(Data excerpts)
########################################

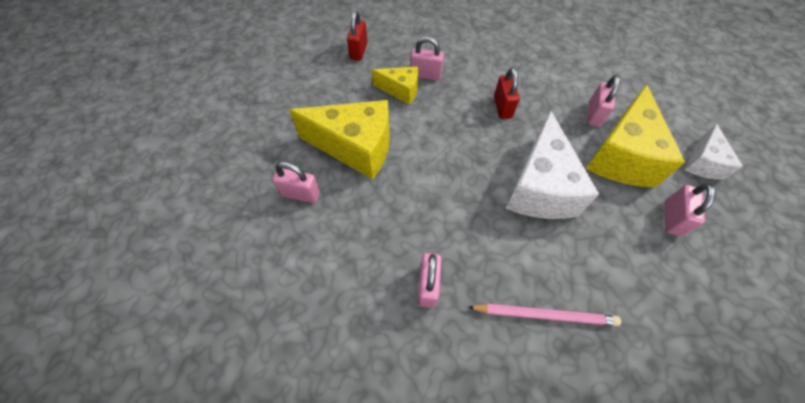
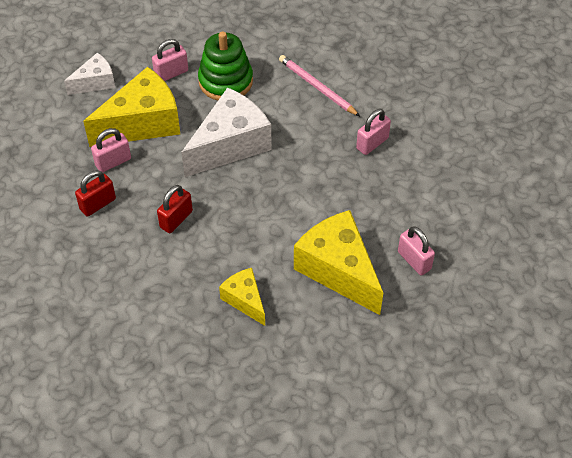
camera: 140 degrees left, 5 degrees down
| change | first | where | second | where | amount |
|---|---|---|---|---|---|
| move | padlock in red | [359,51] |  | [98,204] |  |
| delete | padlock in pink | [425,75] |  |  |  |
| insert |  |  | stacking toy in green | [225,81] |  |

########################################

Although the records contain pictures, only their text should be repeated, exactly as it appears.

_SOLUTION FOR THIS EXERCISE_
camera: 140 degrees left, 5 degrees down
| change | first | where | second | where | amount |
|---|---|---|---|---|---|
| move | padlock in red | [359,51] |  | [98,204] |  |
| delete | padlock in pink | [425,75] |  |  |  |
| insert |  |  | stacking toy in green | [225,81] |  |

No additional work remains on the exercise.